■ Exercise goal
Copy each line of the listing where the word "degrees" can be found.

■ Provided entries
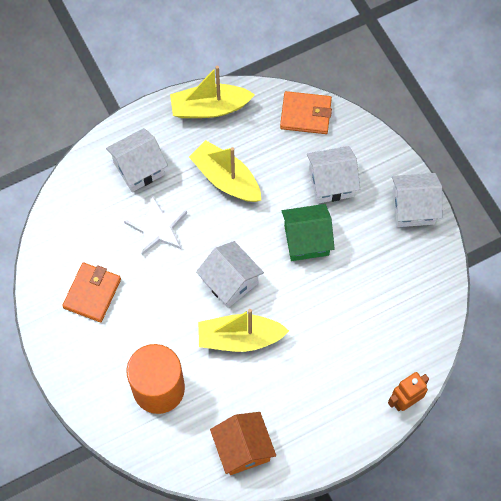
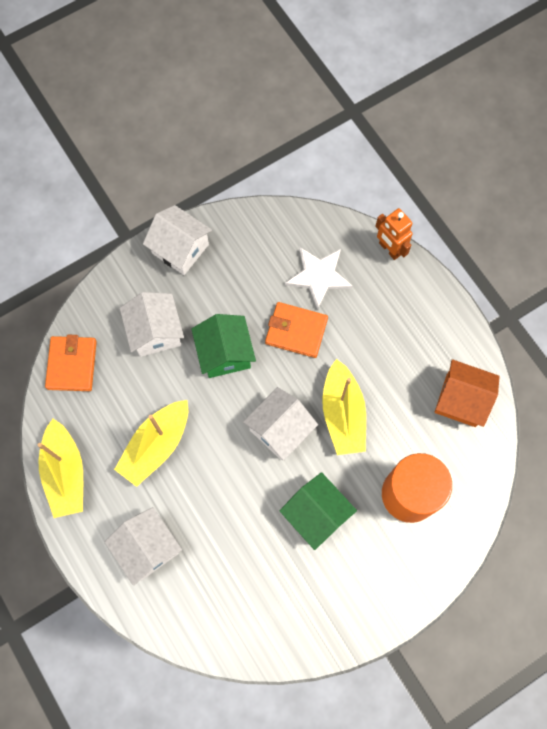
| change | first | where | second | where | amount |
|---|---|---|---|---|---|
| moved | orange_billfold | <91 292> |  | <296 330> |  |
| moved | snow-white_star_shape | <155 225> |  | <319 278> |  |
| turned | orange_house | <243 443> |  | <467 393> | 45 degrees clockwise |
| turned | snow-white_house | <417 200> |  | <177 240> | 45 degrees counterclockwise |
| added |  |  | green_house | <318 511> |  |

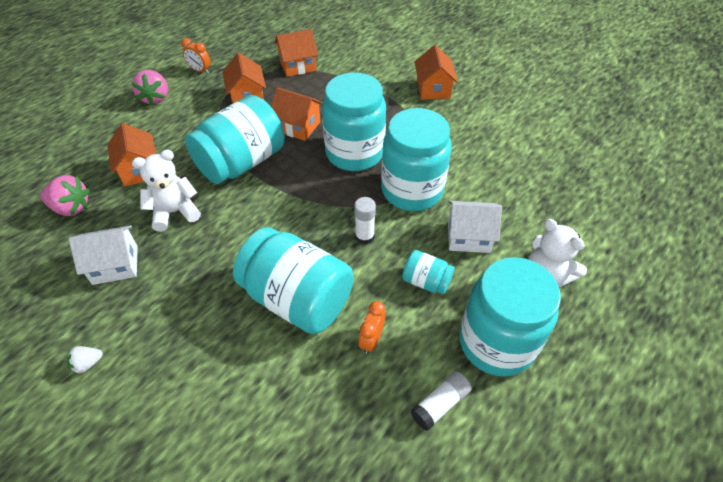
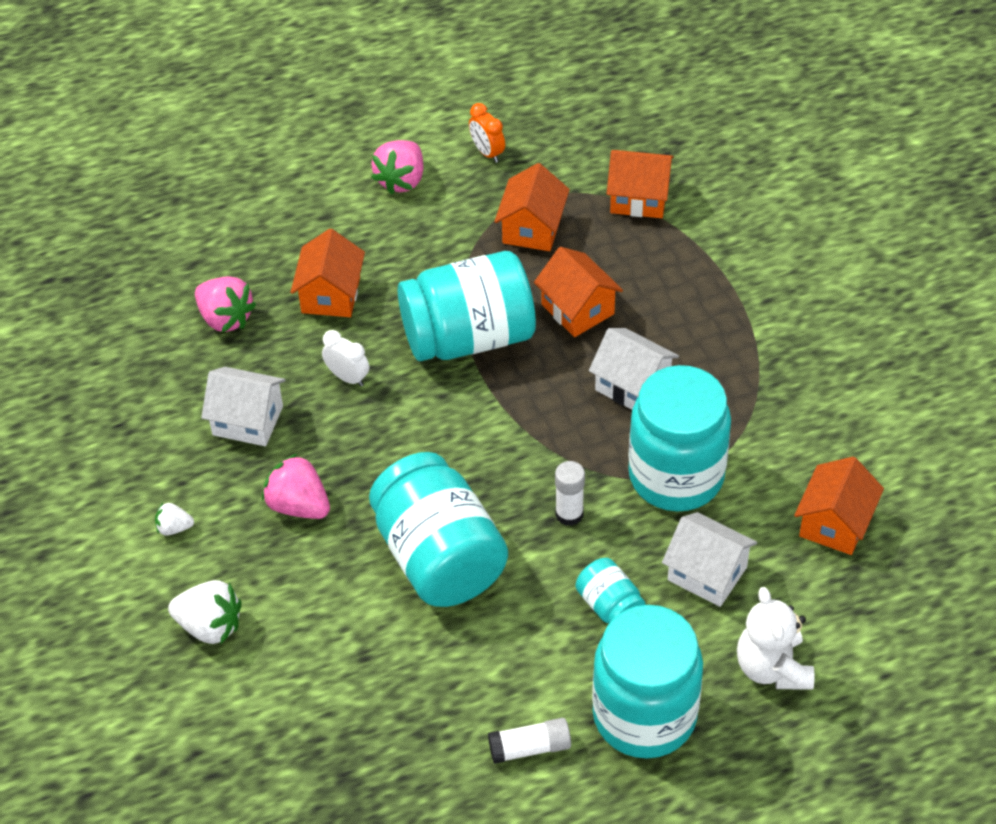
| change | first | where | second | where | amount |
|---|---|---|---|---|---|
| replaced | snow-white_stuffed_bear | <166 191> | snow-white_clock | <345 358> |  |
| replaced | teal_jam_jar | <354 122> | snow-white_house | <634 368> |  |
| removed | orange_clock | <372 327> |  |  |  |
| moved | orange_house | <436 72> |  | <839 506> |  |
| added |  |  | snow-white_strawberry | <204 612> |  |
| added |  |  | pink_strawberry | <296 486> |  |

■ Result below
| turned | orange_house | <243 443> |  | <467 393> | 45 degrees clockwise |
| turned | snow-white_house | <417 200> |  | <177 240> | 45 degrees counterclockwise |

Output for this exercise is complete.